** WORK TO BE COMPLETED **
Your answer should be every line of the records that contains the word "pear".

** SUPPLIED MATERIAL **

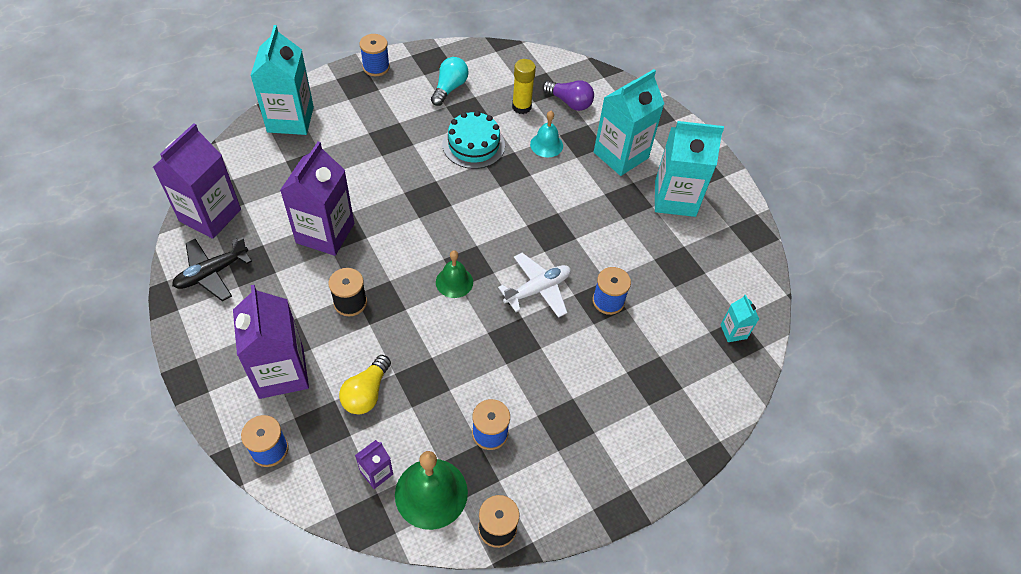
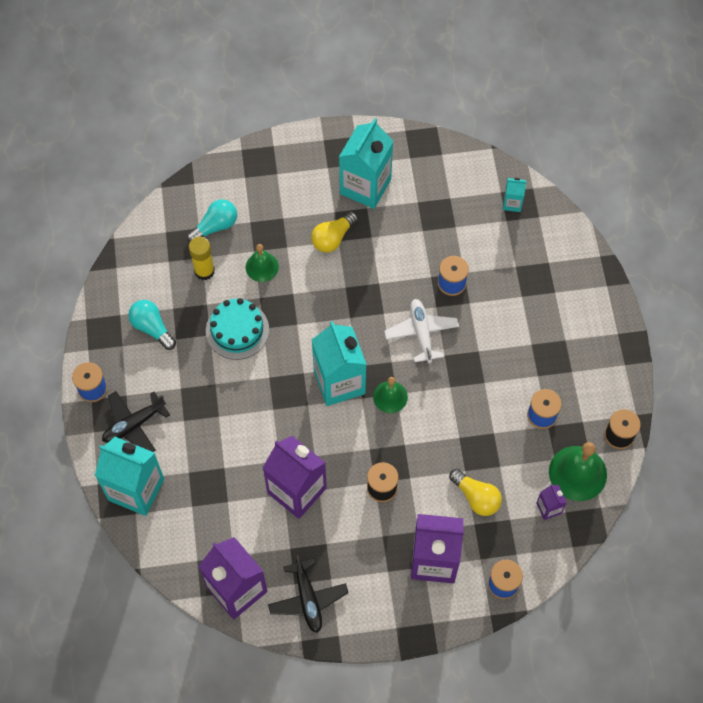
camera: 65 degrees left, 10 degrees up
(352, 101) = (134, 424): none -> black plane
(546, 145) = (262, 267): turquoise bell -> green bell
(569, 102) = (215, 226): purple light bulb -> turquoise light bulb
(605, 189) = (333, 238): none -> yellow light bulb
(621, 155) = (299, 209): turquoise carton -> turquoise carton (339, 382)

--

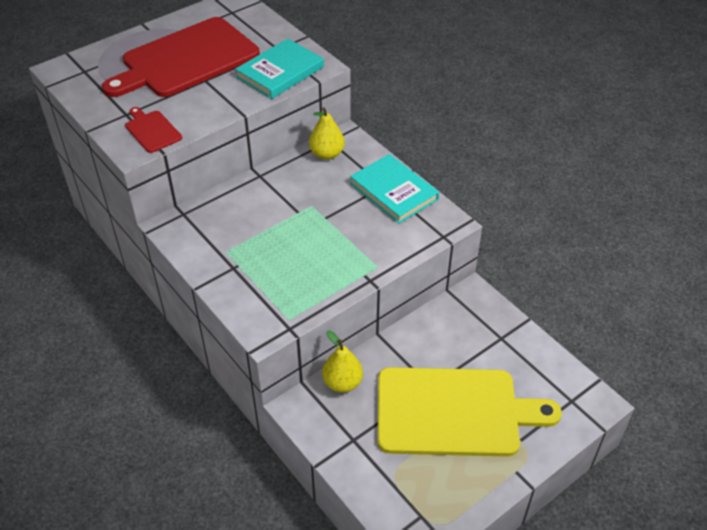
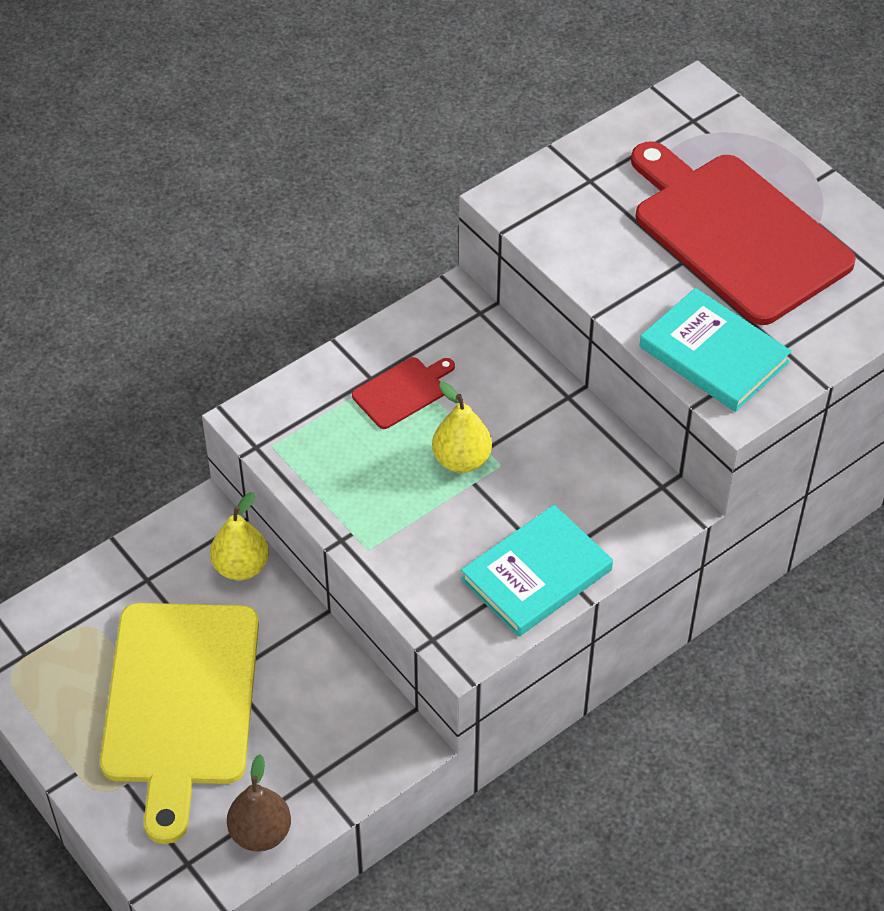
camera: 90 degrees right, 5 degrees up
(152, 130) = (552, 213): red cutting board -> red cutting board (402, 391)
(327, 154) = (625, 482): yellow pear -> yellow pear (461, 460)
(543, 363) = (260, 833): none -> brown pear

** SOLUTION **
(327, 154) = (625, 482): yellow pear -> yellow pear (461, 460)
(543, 363) = (260, 833): none -> brown pear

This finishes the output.